• _ABOUT THIS TASK_
Your answer must consist of exactly the lines below, starting with the line with "(315, 370) = (299, 342): yellow" and going on through the line with "(426, 149) = (458, 100): orange dice -> none", and nothing else.

• _ENTRIES SHOWN_
Content starts

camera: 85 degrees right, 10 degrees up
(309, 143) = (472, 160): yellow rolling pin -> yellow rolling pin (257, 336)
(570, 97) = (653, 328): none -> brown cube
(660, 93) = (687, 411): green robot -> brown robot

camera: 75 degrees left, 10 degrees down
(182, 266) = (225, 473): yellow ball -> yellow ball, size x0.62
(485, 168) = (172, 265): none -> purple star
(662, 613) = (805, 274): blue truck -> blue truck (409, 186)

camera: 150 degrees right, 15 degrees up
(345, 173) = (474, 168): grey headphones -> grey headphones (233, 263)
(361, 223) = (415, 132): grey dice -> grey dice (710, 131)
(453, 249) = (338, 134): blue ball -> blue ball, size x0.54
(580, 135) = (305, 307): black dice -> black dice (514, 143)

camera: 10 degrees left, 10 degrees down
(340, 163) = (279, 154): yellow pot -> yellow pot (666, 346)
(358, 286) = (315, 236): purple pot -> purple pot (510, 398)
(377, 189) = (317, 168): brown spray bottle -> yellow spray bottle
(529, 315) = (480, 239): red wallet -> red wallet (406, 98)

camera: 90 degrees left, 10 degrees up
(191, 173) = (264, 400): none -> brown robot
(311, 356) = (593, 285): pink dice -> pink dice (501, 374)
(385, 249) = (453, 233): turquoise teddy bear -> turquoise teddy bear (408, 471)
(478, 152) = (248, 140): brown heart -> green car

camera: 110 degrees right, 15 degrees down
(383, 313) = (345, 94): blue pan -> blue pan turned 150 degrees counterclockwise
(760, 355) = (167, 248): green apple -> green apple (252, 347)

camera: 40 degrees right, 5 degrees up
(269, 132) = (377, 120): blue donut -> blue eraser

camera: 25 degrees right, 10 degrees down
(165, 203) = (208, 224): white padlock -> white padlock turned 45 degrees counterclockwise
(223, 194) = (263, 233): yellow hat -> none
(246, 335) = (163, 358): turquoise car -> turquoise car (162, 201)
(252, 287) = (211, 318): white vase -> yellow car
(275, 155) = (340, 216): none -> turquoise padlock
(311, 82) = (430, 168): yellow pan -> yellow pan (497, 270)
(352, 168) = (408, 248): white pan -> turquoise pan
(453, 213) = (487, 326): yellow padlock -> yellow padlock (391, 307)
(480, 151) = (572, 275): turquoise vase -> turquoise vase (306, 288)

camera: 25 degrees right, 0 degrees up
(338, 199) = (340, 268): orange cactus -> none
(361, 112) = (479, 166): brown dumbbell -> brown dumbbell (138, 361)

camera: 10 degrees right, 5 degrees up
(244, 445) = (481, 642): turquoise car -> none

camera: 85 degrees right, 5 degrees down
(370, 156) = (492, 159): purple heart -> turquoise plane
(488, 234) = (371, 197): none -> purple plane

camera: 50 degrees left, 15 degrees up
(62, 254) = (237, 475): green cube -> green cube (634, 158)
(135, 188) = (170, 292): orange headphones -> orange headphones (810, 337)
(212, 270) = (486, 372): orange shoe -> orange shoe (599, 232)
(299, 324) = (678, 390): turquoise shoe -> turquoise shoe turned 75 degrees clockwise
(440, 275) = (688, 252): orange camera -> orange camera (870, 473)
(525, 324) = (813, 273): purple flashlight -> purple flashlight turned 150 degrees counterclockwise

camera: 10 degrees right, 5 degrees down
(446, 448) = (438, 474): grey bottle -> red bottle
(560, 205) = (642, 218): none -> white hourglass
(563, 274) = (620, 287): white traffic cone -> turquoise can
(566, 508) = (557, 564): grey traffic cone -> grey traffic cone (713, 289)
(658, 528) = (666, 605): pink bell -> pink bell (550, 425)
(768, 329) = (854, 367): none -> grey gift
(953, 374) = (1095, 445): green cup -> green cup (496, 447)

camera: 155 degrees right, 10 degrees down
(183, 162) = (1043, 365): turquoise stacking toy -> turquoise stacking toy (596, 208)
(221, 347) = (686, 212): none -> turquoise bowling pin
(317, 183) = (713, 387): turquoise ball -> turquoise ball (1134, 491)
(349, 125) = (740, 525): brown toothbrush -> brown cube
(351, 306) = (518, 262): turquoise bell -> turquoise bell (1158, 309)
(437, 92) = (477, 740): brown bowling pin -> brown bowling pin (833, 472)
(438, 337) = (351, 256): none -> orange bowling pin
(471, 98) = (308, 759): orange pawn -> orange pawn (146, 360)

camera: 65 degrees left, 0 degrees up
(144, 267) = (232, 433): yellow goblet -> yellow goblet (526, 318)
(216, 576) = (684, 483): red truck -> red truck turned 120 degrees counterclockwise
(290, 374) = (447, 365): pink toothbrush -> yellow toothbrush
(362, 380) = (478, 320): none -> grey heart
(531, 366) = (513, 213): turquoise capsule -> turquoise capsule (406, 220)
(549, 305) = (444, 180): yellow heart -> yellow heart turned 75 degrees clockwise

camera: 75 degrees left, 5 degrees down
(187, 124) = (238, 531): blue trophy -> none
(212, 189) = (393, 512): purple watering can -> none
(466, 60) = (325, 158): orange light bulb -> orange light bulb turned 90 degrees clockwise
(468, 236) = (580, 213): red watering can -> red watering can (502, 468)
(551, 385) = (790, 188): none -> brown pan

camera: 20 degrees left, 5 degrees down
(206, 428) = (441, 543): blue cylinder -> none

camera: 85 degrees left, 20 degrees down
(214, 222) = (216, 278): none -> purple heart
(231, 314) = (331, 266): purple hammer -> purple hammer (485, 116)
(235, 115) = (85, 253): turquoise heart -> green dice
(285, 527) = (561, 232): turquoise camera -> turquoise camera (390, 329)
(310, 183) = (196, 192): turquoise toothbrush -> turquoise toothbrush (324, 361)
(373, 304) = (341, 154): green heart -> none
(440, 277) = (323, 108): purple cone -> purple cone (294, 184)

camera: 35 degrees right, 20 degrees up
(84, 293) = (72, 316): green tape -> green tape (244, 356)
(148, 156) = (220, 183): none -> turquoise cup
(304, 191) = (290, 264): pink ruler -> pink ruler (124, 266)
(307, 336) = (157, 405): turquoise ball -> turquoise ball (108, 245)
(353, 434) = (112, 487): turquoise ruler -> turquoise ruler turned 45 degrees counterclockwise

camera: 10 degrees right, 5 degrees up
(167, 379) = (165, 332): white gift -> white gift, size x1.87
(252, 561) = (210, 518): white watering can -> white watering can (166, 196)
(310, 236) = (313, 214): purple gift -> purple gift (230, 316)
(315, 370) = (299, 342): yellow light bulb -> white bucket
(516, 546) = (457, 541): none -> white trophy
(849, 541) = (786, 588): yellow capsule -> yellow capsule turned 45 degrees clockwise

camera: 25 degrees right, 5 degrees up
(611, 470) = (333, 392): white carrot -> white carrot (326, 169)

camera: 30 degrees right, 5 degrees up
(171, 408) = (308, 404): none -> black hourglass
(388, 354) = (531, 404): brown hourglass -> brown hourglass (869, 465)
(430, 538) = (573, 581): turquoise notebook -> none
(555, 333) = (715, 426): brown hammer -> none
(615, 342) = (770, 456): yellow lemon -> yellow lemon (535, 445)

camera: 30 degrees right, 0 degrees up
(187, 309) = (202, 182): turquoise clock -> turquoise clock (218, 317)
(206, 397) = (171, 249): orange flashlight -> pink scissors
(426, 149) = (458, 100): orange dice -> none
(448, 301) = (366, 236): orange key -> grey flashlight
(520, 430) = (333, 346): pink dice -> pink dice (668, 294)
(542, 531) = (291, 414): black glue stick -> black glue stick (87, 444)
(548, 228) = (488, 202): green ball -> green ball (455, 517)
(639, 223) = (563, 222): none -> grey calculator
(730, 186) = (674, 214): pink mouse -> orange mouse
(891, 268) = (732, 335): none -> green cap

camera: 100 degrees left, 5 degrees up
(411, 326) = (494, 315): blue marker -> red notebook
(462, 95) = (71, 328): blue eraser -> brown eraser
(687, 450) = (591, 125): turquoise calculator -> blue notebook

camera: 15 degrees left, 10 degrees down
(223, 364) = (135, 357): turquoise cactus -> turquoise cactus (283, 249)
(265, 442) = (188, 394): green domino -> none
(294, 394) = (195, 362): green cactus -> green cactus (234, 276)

Content ends

• _ANSWER TO THE PROBLEM_
(315, 370) = (299, 342): yellow light bulb -> white bucket
(516, 546) = (457, 541): none -> white trophy
(849, 541) = (786, 588): yellow capsule -> yellow capsule turned 45 degrees clockwise

camera: 25 degrees right, 5 degrees up
(611, 470) = (333, 392): white carrot -> white carrot (326, 169)

camera: 30 degrees right, 5 degrees up
(171, 408) = (308, 404): none -> black hourglass
(388, 354) = (531, 404): brown hourglass -> brown hourglass (869, 465)
(430, 538) = (573, 581): turquoise notebook -> none
(555, 333) = (715, 426): brown hammer -> none
(615, 342) = (770, 456): yellow lemon -> yellow lemon (535, 445)

camera: 30 degrees right, 0 degrees up
(187, 309) = (202, 182): turquoise clock -> turquoise clock (218, 317)
(206, 397) = (171, 249): orange flashlight -> pink scissors
(426, 149) = (458, 100): orange dice -> none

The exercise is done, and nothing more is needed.